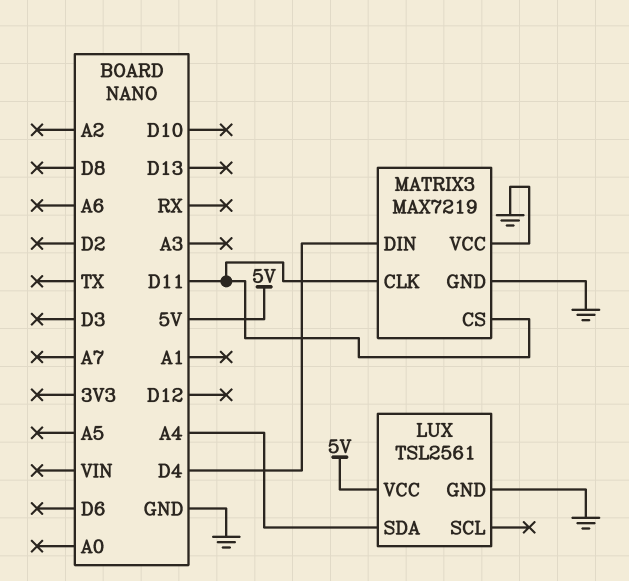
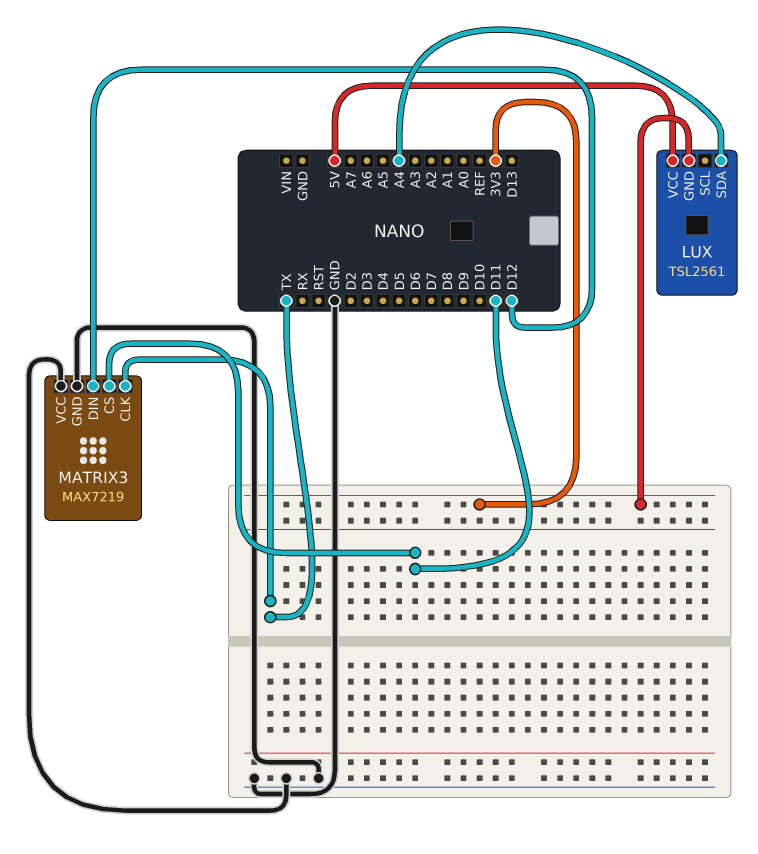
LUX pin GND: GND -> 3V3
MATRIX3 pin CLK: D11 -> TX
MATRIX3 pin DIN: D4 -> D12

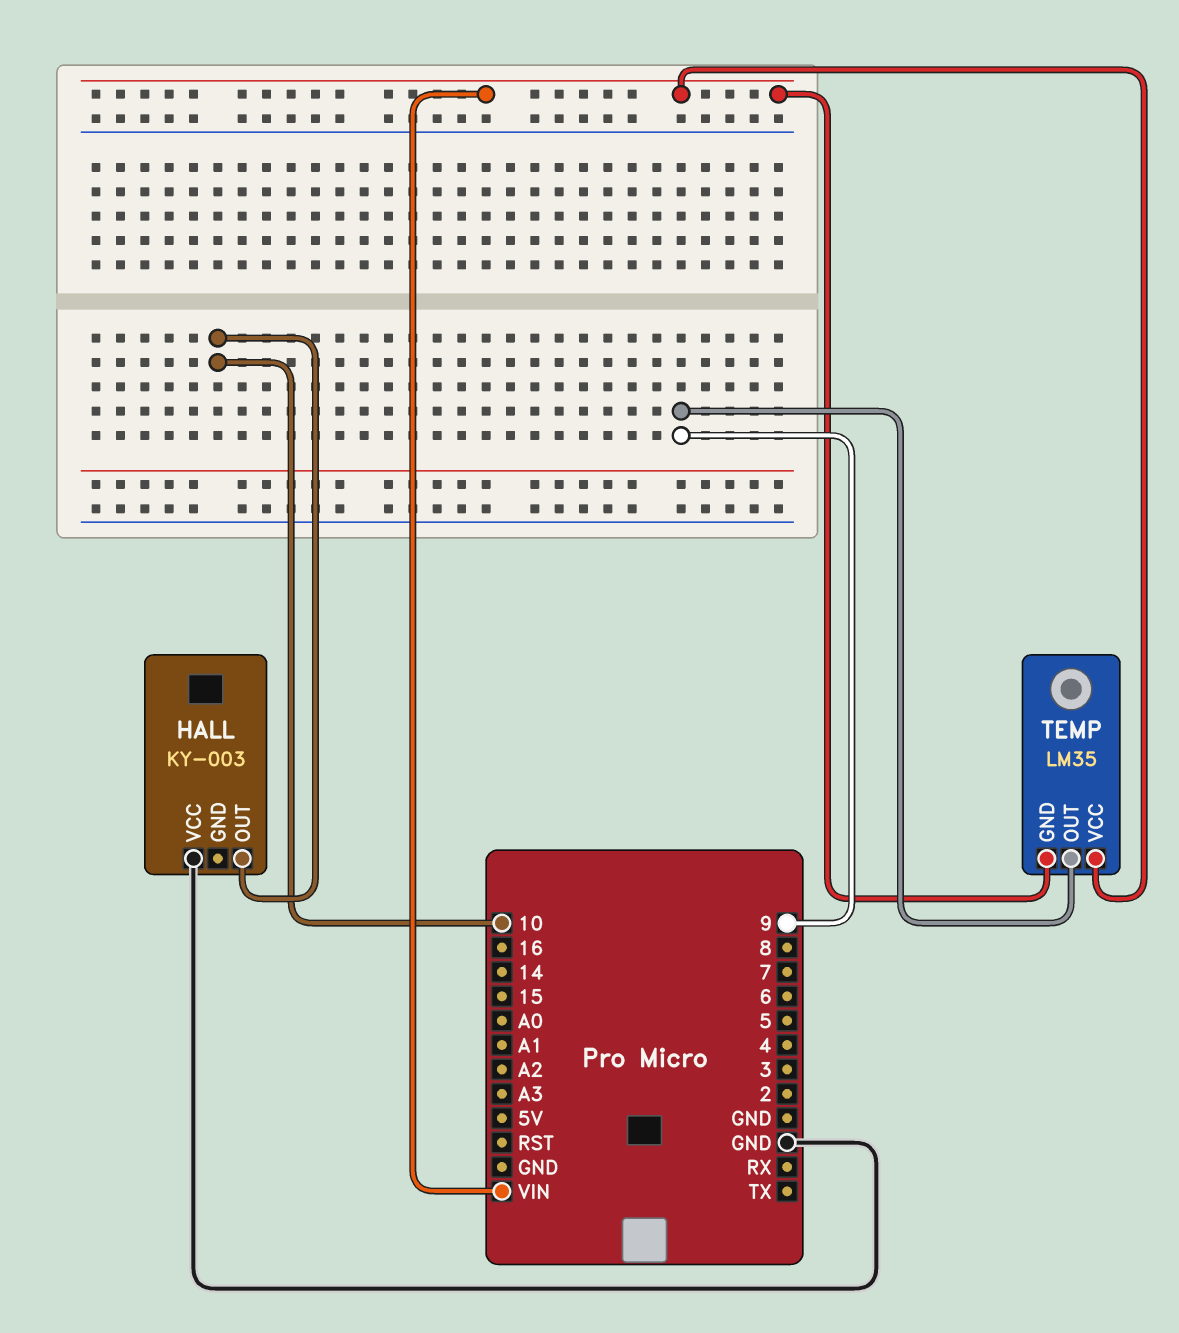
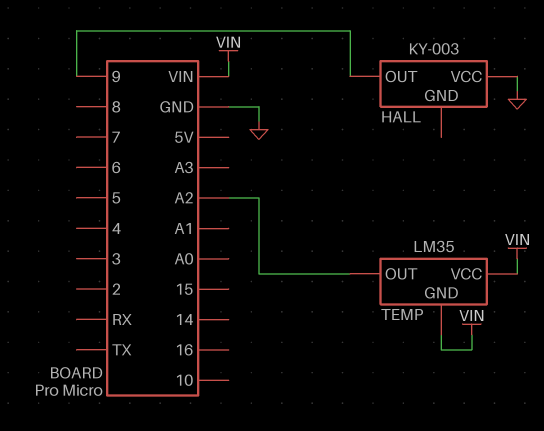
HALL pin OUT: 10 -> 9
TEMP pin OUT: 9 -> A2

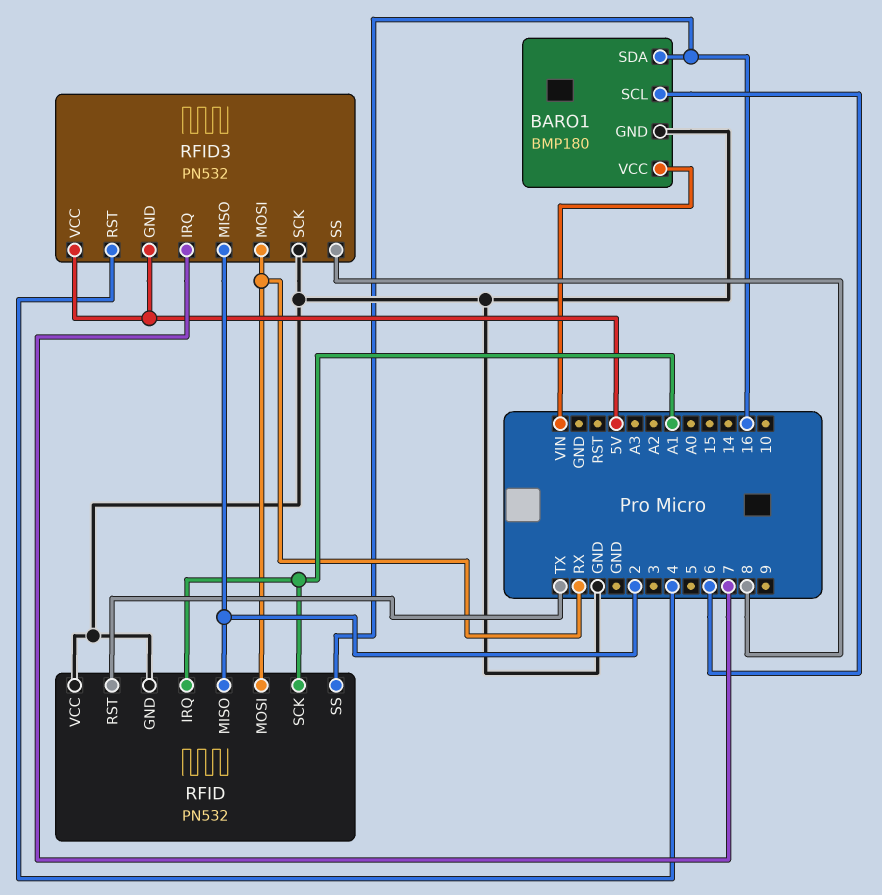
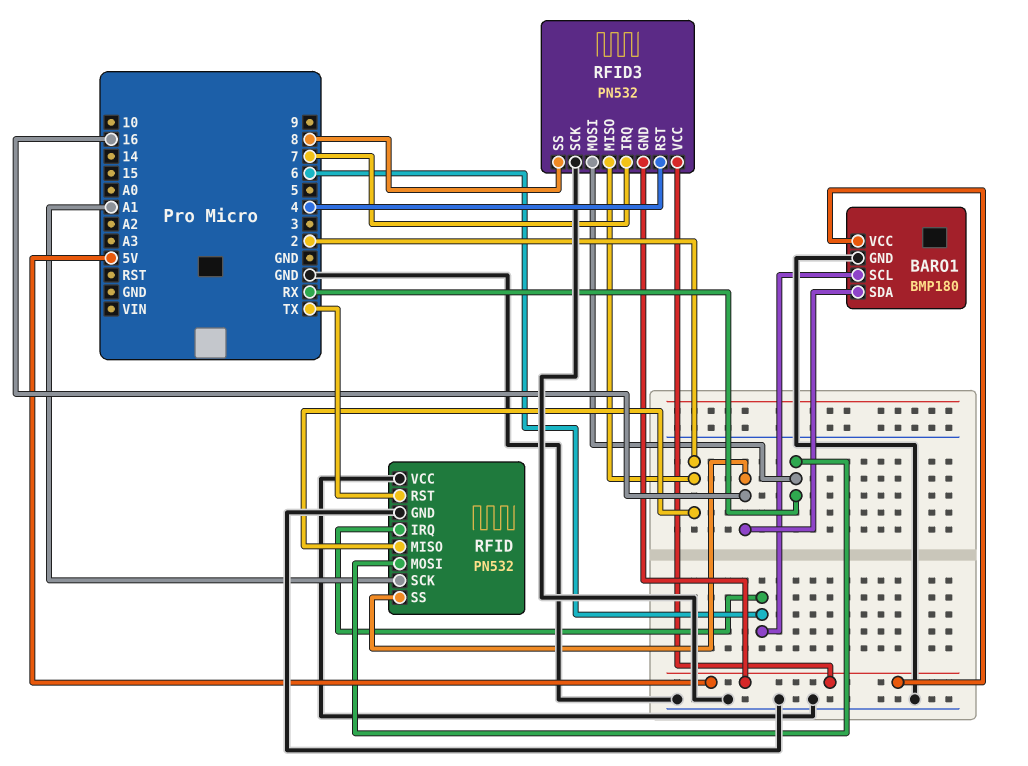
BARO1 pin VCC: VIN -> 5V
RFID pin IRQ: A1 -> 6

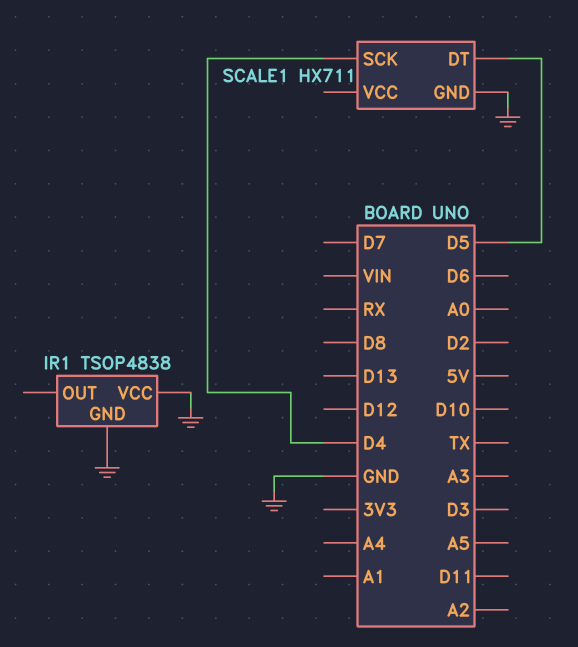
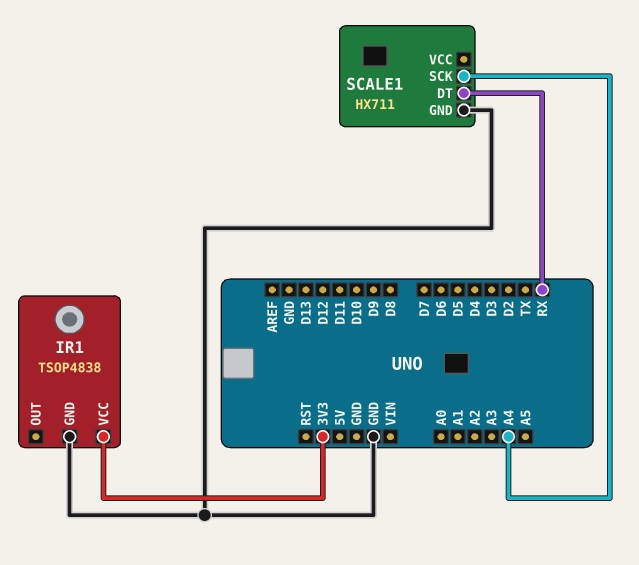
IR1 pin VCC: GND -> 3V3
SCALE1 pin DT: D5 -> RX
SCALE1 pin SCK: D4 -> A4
● ● ●
Copy the whole listing above word for word but do not carry over the pictures.

* SOLUTION BELOW *
LUX pin GND: GND -> 3V3
MATRIX3 pin CLK: D11 -> TX
MATRIX3 pin DIN: D4 -> D12

HALL pin OUT: 10 -> 9
TEMP pin OUT: 9 -> A2

BARO1 pin VCC: VIN -> 5V
RFID pin IRQ: A1 -> 6

IR1 pin VCC: GND -> 3V3
SCALE1 pin DT: D5 -> RX
SCALE1 pin SCK: D4 -> A4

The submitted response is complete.